§ WHAT TO PRODUCE:
Once you reach the line containing "(179, 205) = (322, 508): yellow" in the data below, restate each line word for word up to and including the one containing "(500, 185) = (402, 188): yellow lemon -> none".
* * * *
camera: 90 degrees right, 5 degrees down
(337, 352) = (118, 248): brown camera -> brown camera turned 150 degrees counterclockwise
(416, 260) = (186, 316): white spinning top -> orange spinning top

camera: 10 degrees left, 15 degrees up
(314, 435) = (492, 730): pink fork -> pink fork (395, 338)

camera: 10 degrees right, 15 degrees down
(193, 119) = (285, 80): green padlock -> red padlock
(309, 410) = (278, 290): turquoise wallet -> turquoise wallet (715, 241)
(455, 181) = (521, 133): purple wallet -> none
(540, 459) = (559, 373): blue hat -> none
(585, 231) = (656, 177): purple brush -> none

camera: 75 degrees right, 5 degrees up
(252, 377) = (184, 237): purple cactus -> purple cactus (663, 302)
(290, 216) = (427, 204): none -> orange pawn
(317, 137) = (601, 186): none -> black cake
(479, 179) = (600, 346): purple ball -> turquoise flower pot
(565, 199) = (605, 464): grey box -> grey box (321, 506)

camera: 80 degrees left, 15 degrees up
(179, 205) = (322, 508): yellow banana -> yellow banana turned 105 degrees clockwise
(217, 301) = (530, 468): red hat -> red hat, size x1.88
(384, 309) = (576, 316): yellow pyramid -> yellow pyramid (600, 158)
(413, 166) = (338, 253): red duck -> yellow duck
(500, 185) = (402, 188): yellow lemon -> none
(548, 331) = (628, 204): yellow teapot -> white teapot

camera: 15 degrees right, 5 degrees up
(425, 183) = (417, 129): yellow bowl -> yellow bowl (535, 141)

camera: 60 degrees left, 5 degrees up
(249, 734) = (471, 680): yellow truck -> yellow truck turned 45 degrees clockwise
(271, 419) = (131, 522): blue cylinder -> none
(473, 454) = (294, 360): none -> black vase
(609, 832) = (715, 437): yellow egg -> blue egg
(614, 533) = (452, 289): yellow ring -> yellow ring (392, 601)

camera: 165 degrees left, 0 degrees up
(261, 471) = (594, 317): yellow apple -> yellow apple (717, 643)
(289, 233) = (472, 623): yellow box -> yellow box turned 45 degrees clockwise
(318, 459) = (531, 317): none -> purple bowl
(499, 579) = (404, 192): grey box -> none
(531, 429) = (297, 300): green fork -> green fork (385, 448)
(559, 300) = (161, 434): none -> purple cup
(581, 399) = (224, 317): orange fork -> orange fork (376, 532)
* * * *
§ RESPONSE TO THE TASK:
(179, 205) = (322, 508): yellow banana -> yellow banana turned 105 degrees clockwise
(217, 301) = (530, 468): red hat -> red hat, size x1.88
(384, 309) = (576, 316): yellow pyramid -> yellow pyramid (600, 158)
(413, 166) = (338, 253): red duck -> yellow duck
(500, 185) = (402, 188): yellow lemon -> none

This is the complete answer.